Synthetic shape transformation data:
---+---

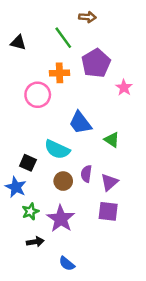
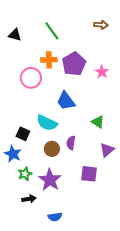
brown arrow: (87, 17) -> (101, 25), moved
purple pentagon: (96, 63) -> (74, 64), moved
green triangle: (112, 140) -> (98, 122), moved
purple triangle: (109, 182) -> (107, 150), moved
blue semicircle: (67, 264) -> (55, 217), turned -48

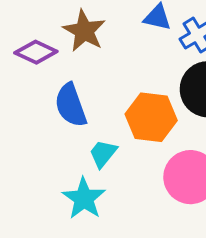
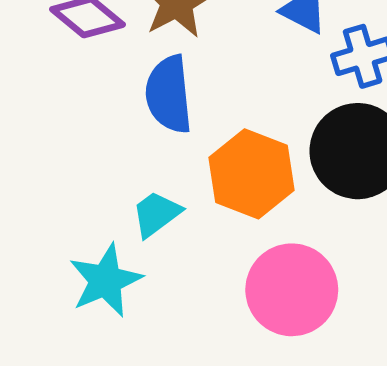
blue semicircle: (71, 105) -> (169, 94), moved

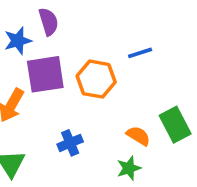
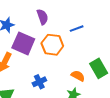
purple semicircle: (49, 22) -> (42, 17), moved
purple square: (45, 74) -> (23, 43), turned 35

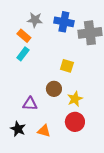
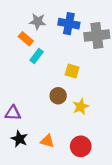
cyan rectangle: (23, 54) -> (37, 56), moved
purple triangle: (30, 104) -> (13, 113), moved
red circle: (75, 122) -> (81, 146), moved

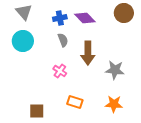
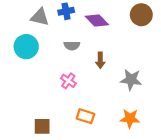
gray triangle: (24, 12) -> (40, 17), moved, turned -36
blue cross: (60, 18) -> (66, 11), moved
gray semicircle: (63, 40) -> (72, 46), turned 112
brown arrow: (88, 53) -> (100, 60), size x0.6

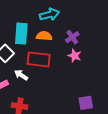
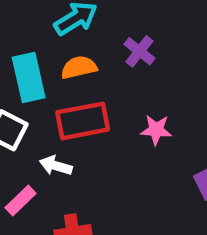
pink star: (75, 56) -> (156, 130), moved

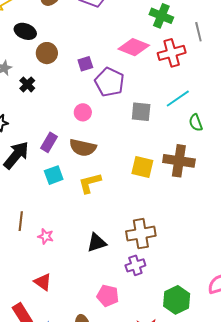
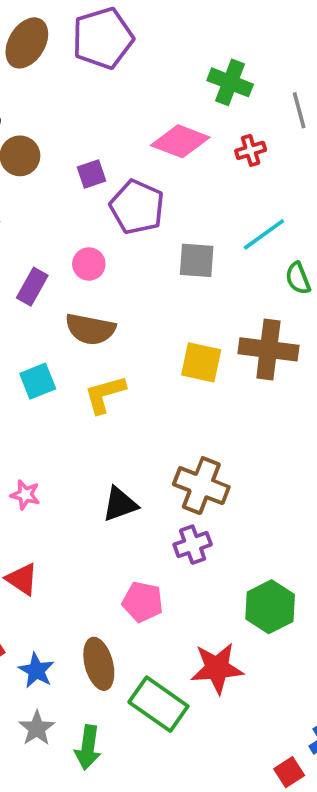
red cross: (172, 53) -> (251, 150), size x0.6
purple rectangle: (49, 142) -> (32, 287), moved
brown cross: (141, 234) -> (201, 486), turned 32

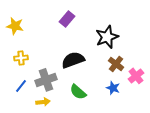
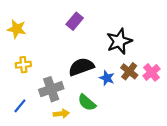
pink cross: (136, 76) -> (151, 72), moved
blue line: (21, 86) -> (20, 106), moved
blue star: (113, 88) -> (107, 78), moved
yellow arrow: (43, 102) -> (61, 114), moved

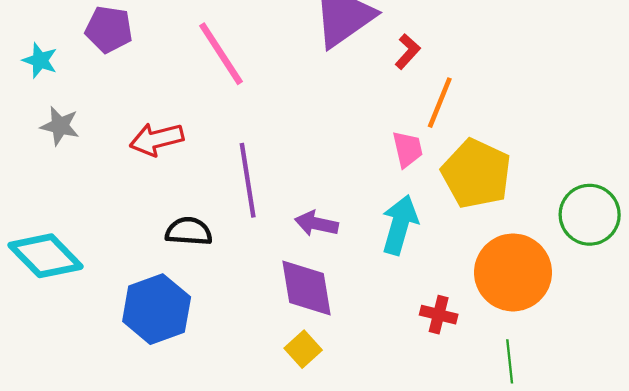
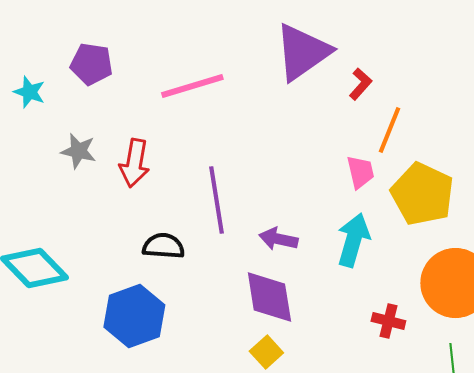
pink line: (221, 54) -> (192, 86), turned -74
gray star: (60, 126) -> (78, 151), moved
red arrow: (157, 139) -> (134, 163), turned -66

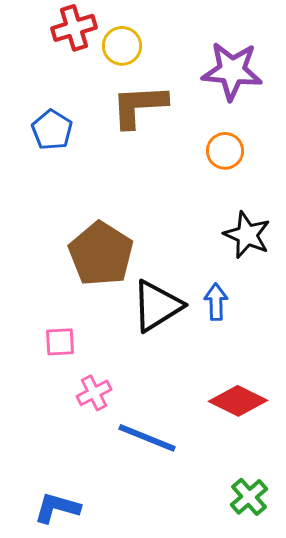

---+---

What you will do:
Without altering anything, output all the lines above but none of the images.

Result for this task:
brown arrow: (87, 17) -> (101, 25), moved
purple pentagon: (96, 63) -> (74, 64), moved
green triangle: (112, 140) -> (98, 122), moved
purple triangle: (109, 182) -> (107, 150), moved
blue semicircle: (67, 264) -> (55, 217), turned -48

blue semicircle: (71, 105) -> (169, 94), moved

purple semicircle: (49, 22) -> (42, 17), moved
purple square: (45, 74) -> (23, 43), turned 35

cyan rectangle: (23, 54) -> (37, 56), moved
purple triangle: (30, 104) -> (13, 113), moved
red circle: (75, 122) -> (81, 146), moved

gray triangle: (24, 12) -> (40, 17), moved, turned -36
blue cross: (60, 18) -> (66, 11), moved
gray semicircle: (63, 40) -> (72, 46), turned 112
brown arrow: (88, 53) -> (100, 60), size x0.6

pink star: (75, 56) -> (156, 130), moved

red cross: (172, 53) -> (251, 150), size x0.6
purple rectangle: (49, 142) -> (32, 287), moved
brown cross: (141, 234) -> (201, 486), turned 32

pink cross: (136, 76) -> (151, 72), moved
blue line: (21, 86) -> (20, 106), moved
blue star: (113, 88) -> (107, 78), moved
yellow arrow: (43, 102) -> (61, 114), moved

pink line: (221, 54) -> (192, 86), turned -74
gray star: (60, 126) -> (78, 151), moved
red arrow: (157, 139) -> (134, 163), turned -66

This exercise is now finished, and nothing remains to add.